Exercise prompt: Output exactly the lines that run from the start of the records to the line with "Someone swapped the pink_mizagi", counting both ends, and skip the pictures.

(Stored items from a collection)
※

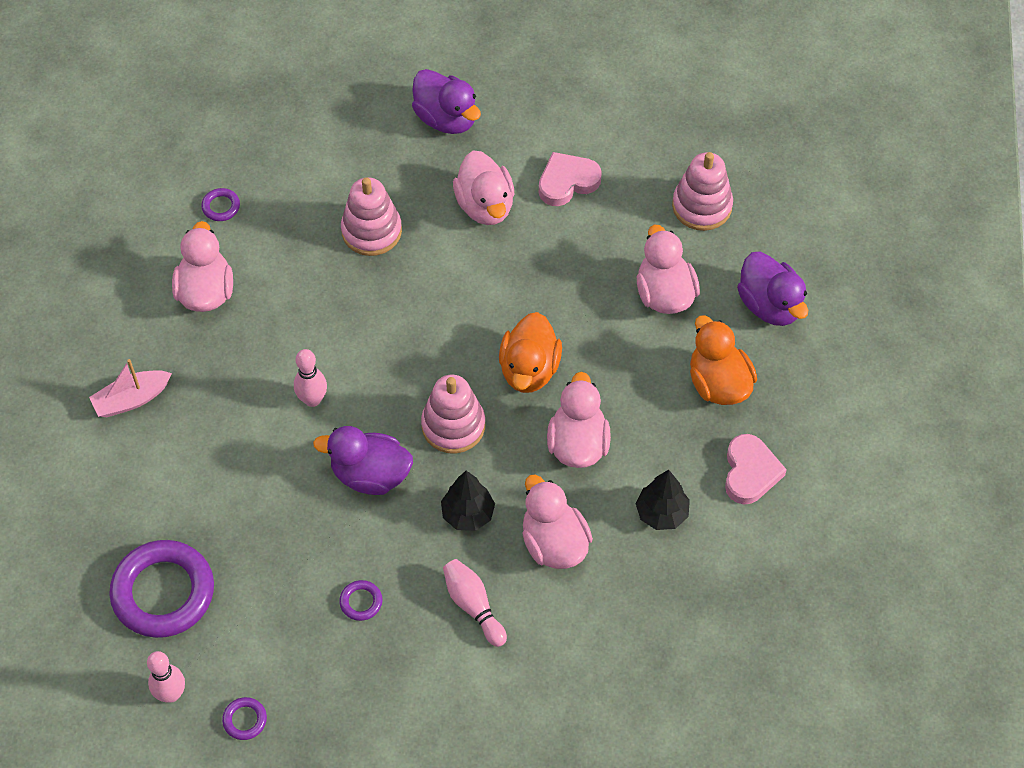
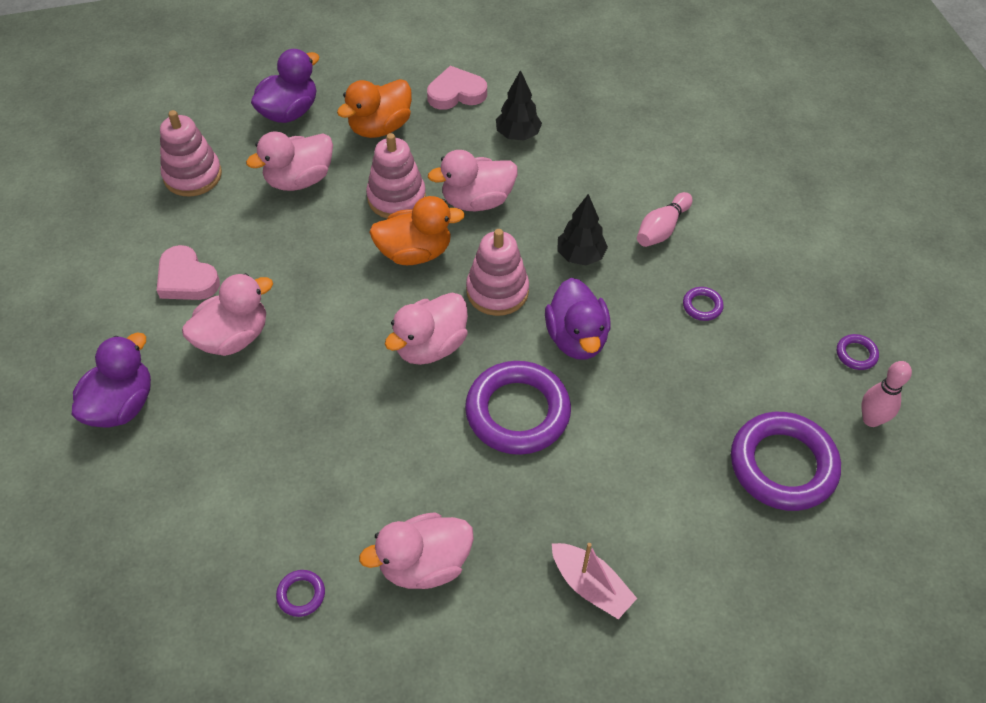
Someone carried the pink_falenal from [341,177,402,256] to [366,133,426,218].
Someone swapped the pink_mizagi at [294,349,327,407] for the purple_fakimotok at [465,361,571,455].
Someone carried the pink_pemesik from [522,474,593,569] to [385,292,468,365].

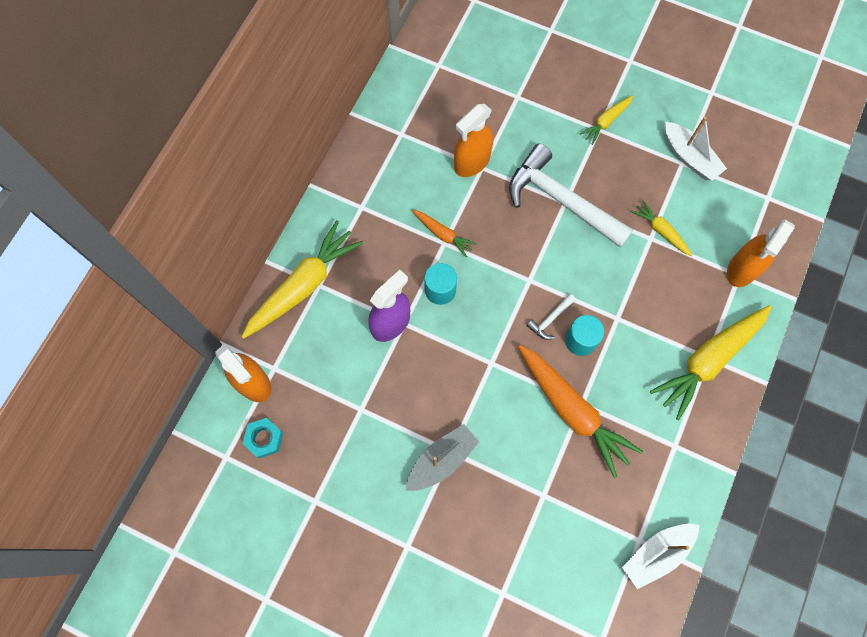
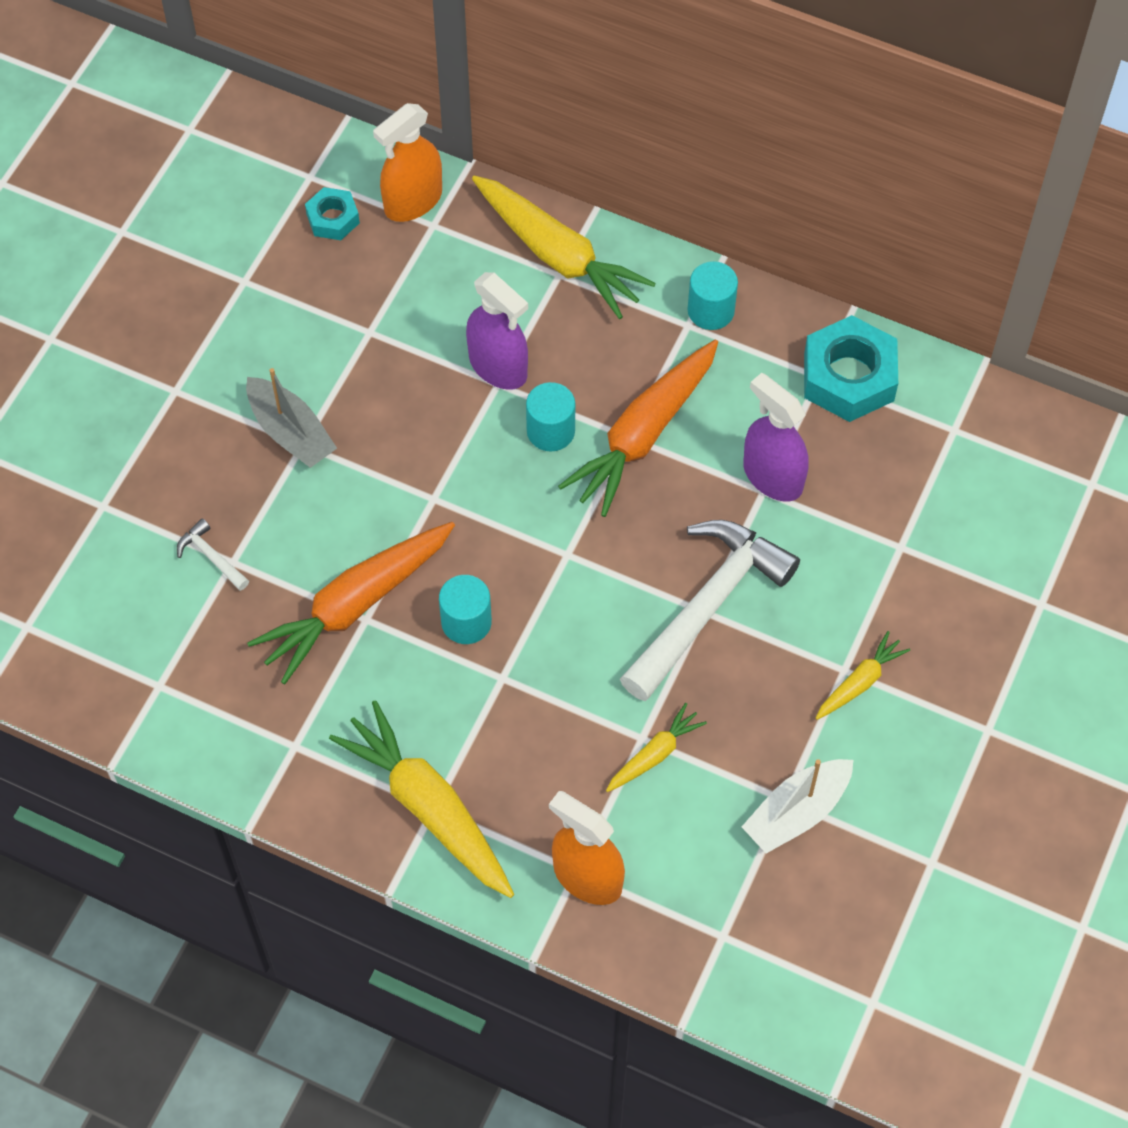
Someone rotated the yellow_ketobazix at [580,95,633,145] by 90 degrees clockwise.
Someone repainted the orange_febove at [454,104,493,177], which became the purple_febove at [743,373,808,501].
Someone scaled the orange_ketobazix at [412,209,477,257] by 1.99.
Someone carried the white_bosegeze from [526,294,576,340] to [177,519,249,591].
Someone took away the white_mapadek at [622,524,700,589].
Someone put down the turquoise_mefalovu at [688,261,738,330].
Someone put down the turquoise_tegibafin at [804,315,898,422].

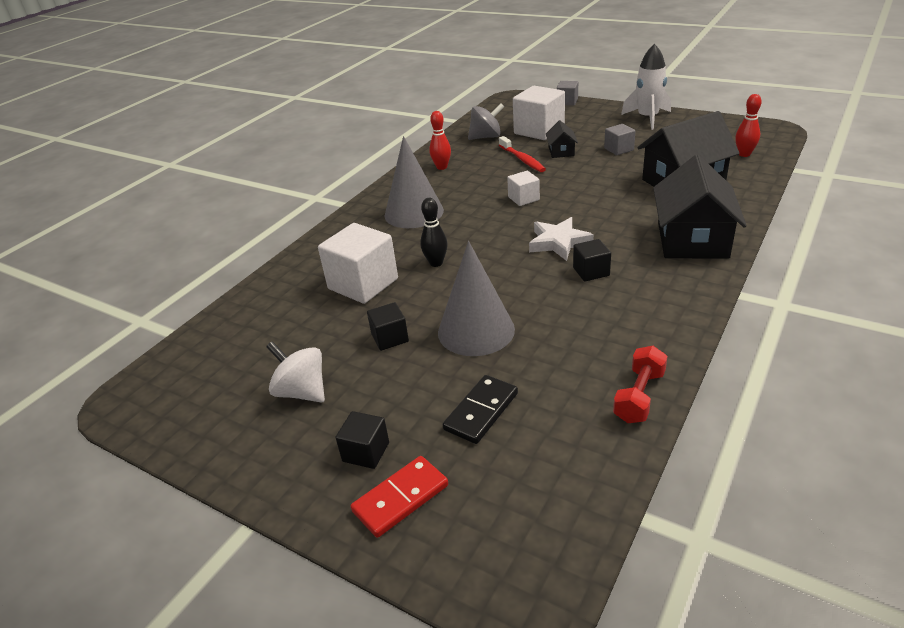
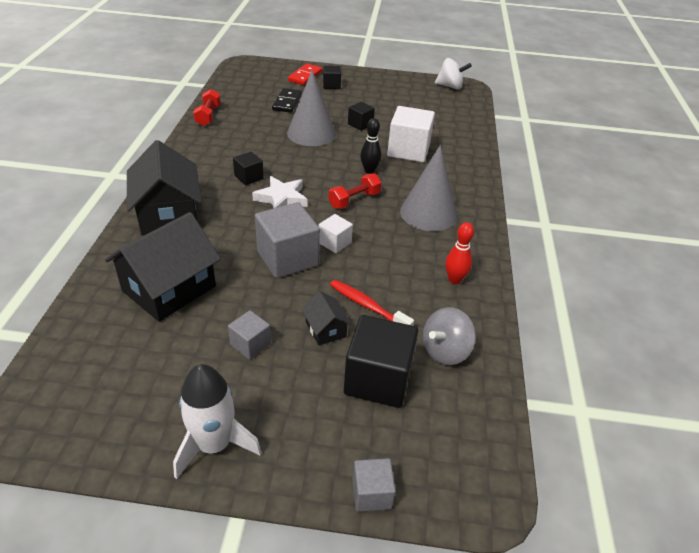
Someone repainted the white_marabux at [513,86,565,140], which became the black_marabux at [344,315,418,408].
Someone took away the red_mizagi at [735,94,762,157].
Someone carried the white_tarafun from [266,341,325,403] to [435,58,472,89].
Someone put down the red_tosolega at [328,173,382,209].
Someone put down the grey_marabux at [255,202,320,278].

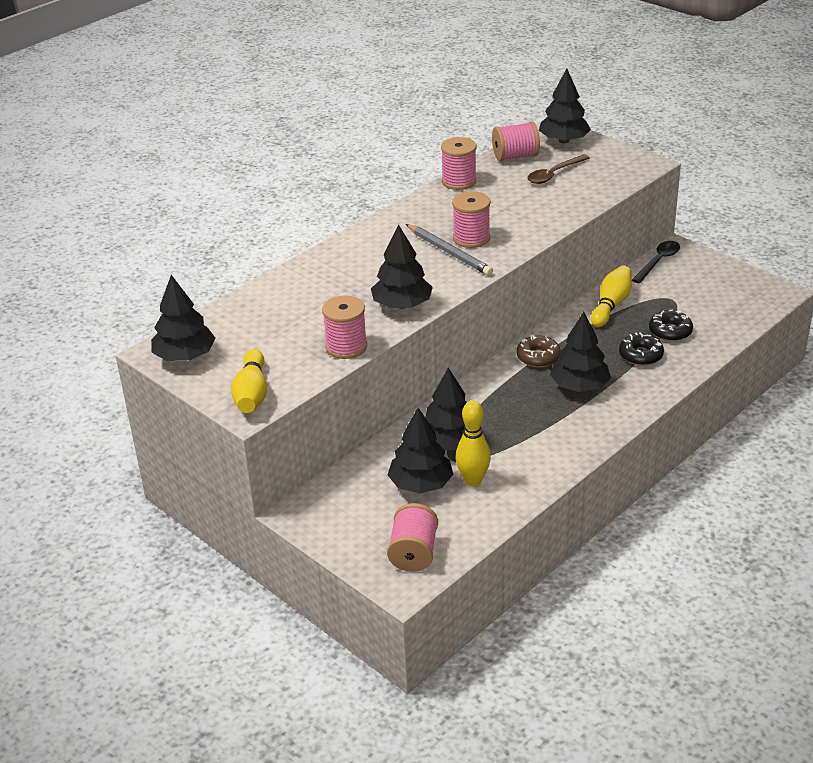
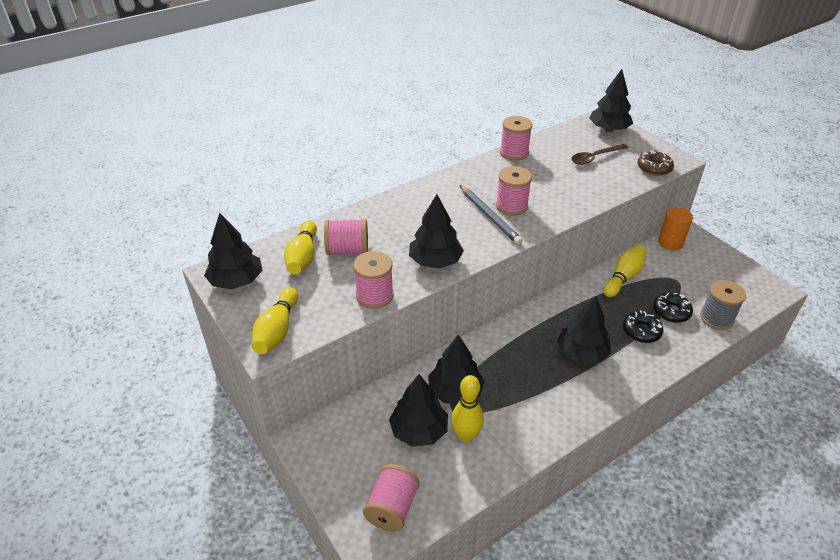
Someone carried the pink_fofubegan from [492,122,540,161] to [324,219,368,255].
Someone swapped the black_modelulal at [632,241,680,284] for the orange_mefalovu at [658,207,693,251].
Someone carried the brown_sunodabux from [516,335,561,367] to [638,151,674,176].
Someone put down the yellow_mizagi at [284,220,317,274].
Someone put down the grey_fofubegan at [700,280,746,330].

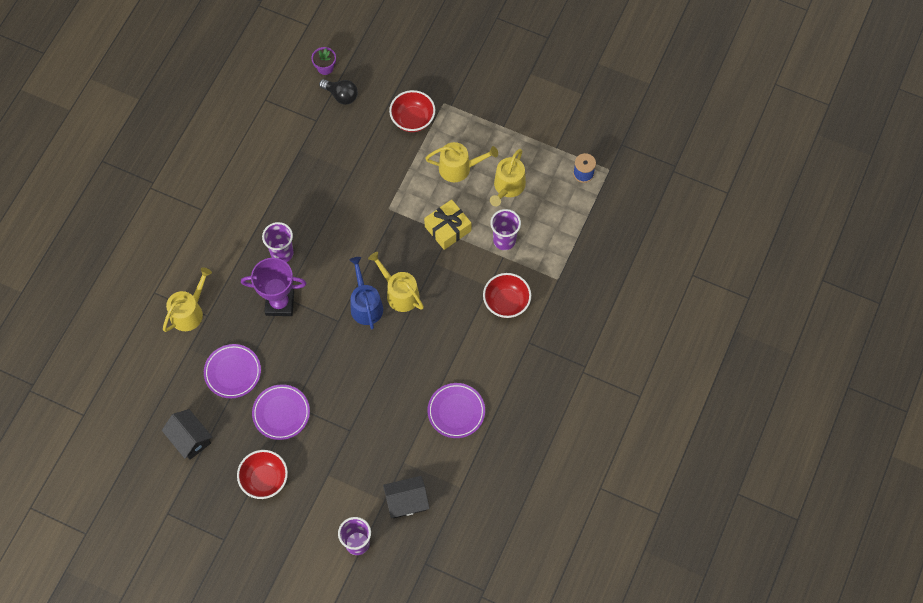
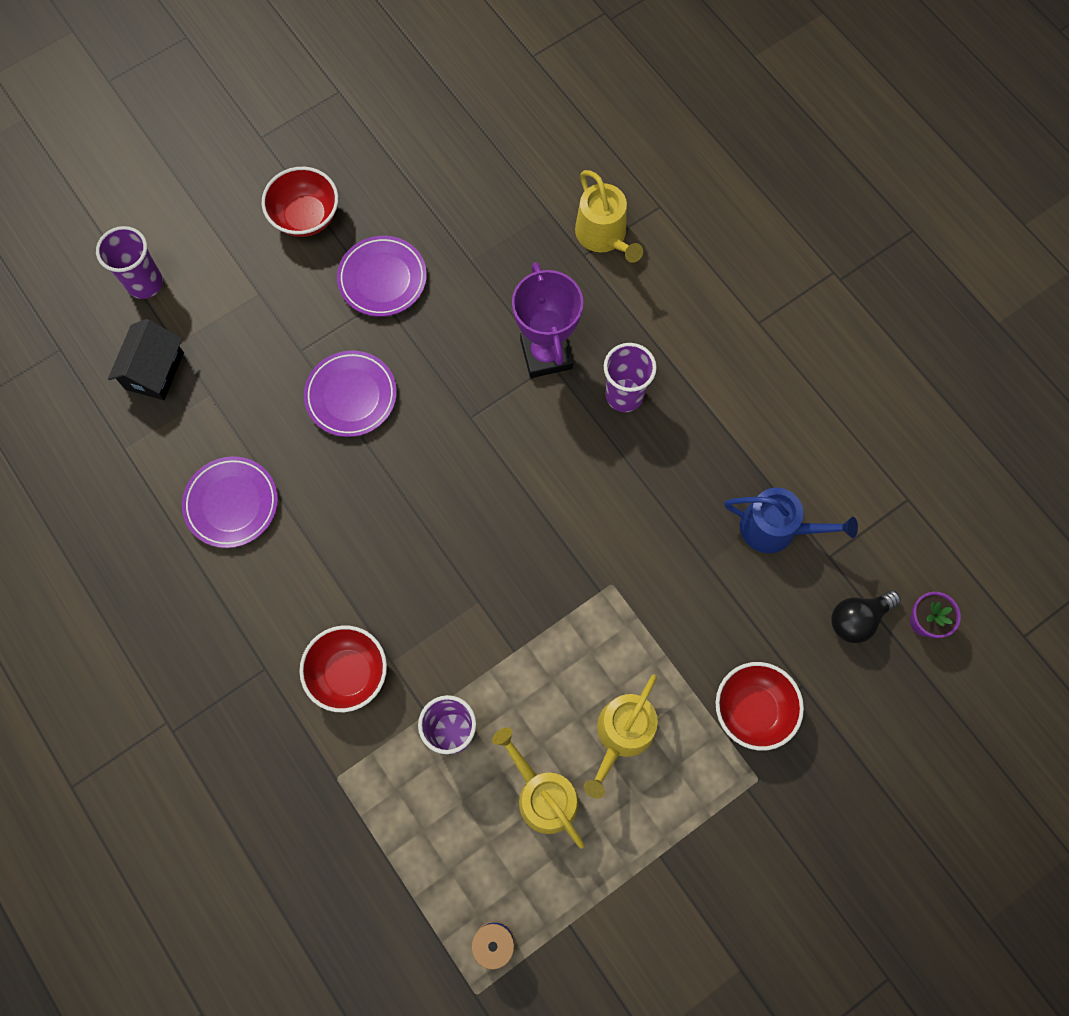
Someone took away the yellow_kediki at [424,199,471,250].
Someone took away the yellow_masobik at [368,252,424,312].
Someone carried the blue_masobik from [350,257,383,329] to [725,487,858,553].
Someone rotated the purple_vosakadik at [241,258,307,316] by 45 degrees counterclockwise.
Someone carried the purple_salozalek from [204,344,261,398] to [304,351,397,437].
Someone took away the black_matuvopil at [162,409,212,460].

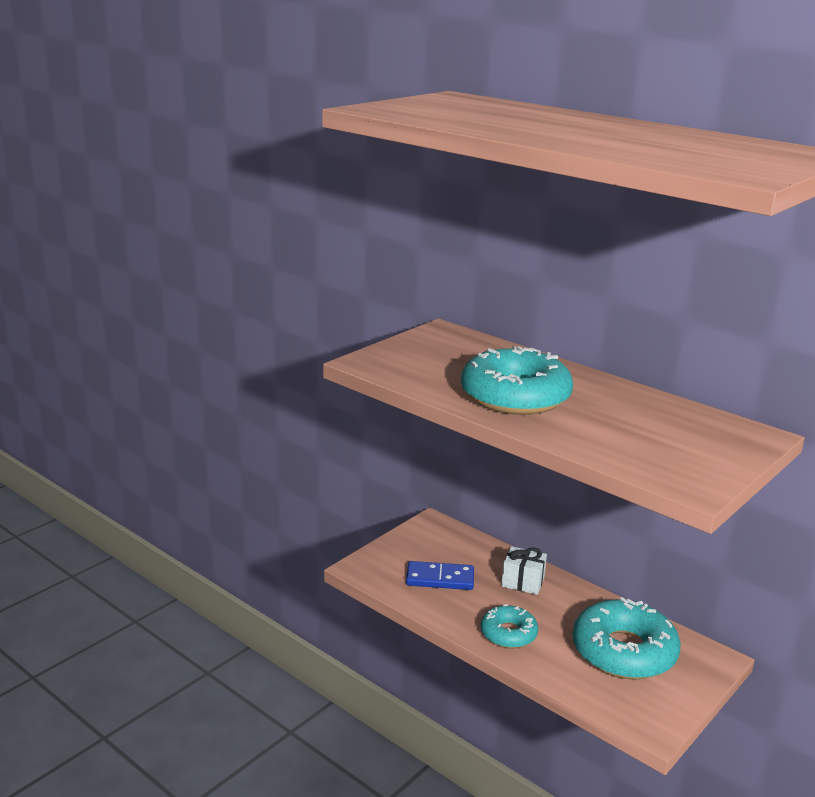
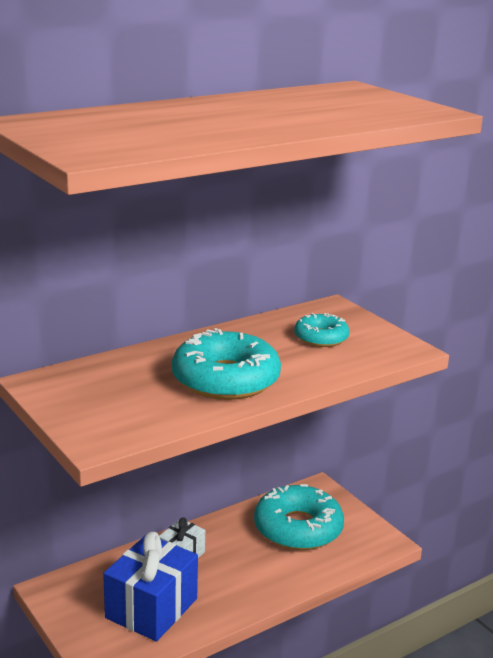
Someone swapped the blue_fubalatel at [406,561,474,590] for the blue_kediki at [103,532,198,642].
Someone carried the turquoise_sunodabux from [481,604,538,648] to [294,313,349,347].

※

Problem solution:
Someone carried the pink_falenal from [341,177,402,256] to [366,133,426,218].
Someone swapped the pink_mizagi at [294,349,327,407] for the purple_fakimotok at [465,361,571,455].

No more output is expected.